== DIRECTIVE ==
Count the lines in the listing below that contain the string "kern". Give only the number.

··· INFORMATION SHOWN

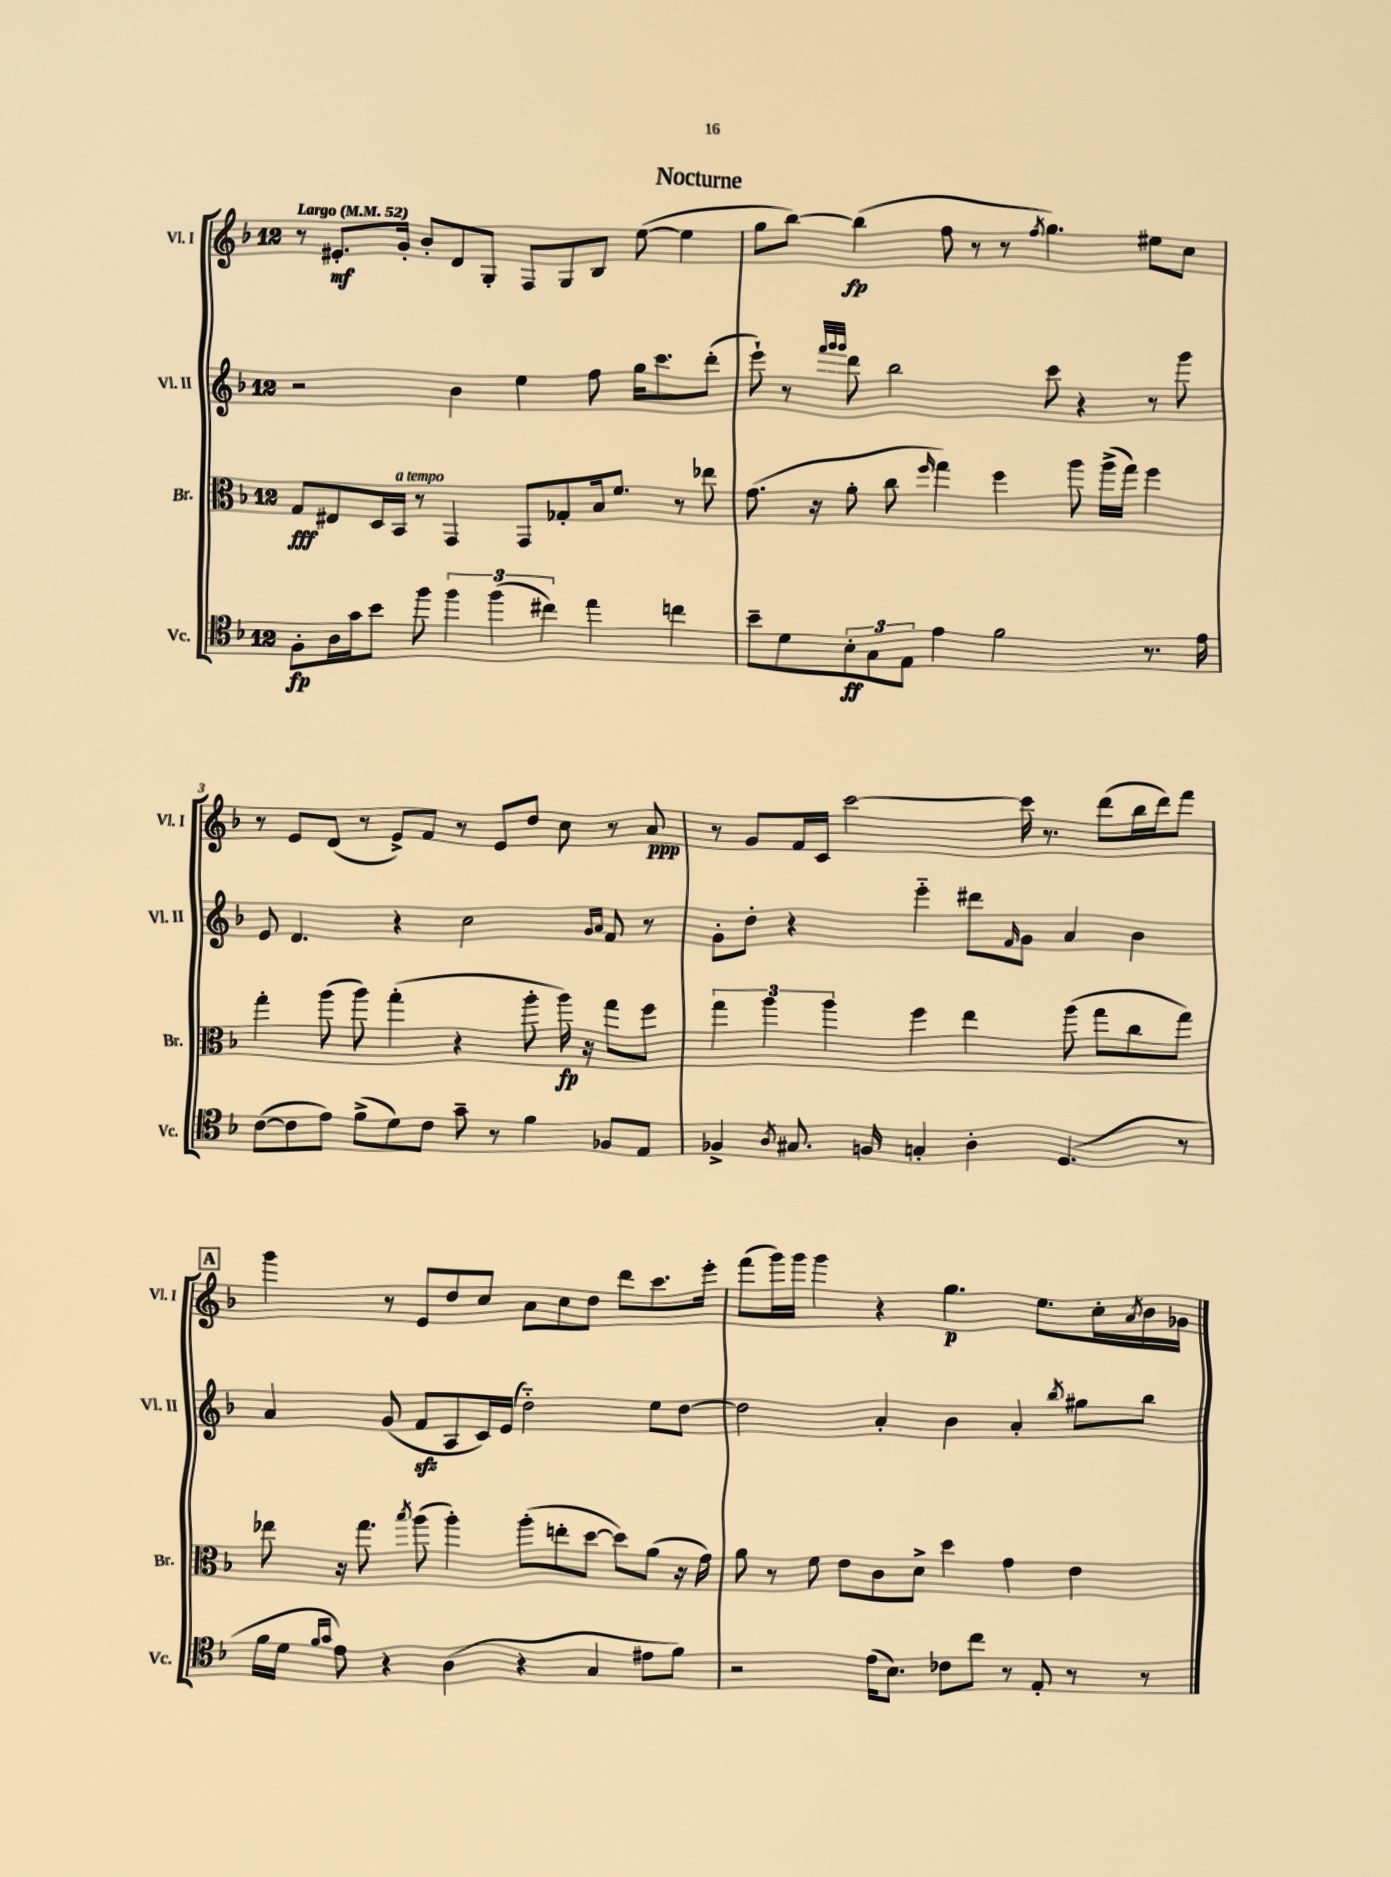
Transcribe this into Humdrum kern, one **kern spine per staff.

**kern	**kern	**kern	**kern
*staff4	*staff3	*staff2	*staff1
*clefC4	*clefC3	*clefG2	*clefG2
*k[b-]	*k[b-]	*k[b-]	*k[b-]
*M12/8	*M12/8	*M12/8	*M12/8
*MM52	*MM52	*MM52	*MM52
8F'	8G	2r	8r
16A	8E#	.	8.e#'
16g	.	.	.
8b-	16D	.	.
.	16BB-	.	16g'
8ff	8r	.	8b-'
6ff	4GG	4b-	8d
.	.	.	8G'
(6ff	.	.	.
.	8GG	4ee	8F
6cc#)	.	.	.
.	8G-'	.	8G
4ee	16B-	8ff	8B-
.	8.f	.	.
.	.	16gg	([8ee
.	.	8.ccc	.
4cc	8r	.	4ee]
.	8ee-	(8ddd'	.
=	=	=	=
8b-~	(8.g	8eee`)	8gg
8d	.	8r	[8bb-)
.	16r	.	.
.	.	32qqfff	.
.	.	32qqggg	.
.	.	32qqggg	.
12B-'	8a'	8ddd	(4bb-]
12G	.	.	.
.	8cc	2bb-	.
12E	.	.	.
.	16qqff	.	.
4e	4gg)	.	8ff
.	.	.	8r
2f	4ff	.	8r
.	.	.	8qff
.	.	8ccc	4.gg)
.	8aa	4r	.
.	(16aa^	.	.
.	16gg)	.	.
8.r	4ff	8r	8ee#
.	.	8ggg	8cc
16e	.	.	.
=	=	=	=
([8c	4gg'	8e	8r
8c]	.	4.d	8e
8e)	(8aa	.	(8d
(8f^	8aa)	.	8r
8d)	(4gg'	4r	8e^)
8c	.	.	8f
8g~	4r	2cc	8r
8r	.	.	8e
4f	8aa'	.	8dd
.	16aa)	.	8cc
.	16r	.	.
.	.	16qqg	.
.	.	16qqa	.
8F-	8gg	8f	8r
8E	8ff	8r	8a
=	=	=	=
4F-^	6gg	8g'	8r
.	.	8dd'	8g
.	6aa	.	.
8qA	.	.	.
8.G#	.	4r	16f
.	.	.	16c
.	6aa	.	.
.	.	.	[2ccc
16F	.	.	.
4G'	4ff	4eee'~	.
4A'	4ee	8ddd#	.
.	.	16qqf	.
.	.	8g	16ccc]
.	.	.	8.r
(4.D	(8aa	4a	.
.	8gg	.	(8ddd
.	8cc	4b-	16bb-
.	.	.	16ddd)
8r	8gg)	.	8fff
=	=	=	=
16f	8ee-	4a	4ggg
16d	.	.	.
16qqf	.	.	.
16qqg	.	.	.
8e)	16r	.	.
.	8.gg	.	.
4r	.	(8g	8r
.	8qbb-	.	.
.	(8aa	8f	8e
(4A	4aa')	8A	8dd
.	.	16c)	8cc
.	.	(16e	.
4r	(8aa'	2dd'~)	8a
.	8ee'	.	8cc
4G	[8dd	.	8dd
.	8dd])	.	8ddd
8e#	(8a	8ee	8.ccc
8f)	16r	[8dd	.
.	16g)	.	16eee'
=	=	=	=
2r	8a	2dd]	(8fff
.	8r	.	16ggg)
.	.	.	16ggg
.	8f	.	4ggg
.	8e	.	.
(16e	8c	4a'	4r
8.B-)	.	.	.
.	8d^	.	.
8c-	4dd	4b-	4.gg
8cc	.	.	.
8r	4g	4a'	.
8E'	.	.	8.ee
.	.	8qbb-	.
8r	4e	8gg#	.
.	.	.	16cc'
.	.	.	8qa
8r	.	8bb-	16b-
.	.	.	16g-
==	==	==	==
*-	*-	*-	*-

······

== CORRECT RESULT ==
2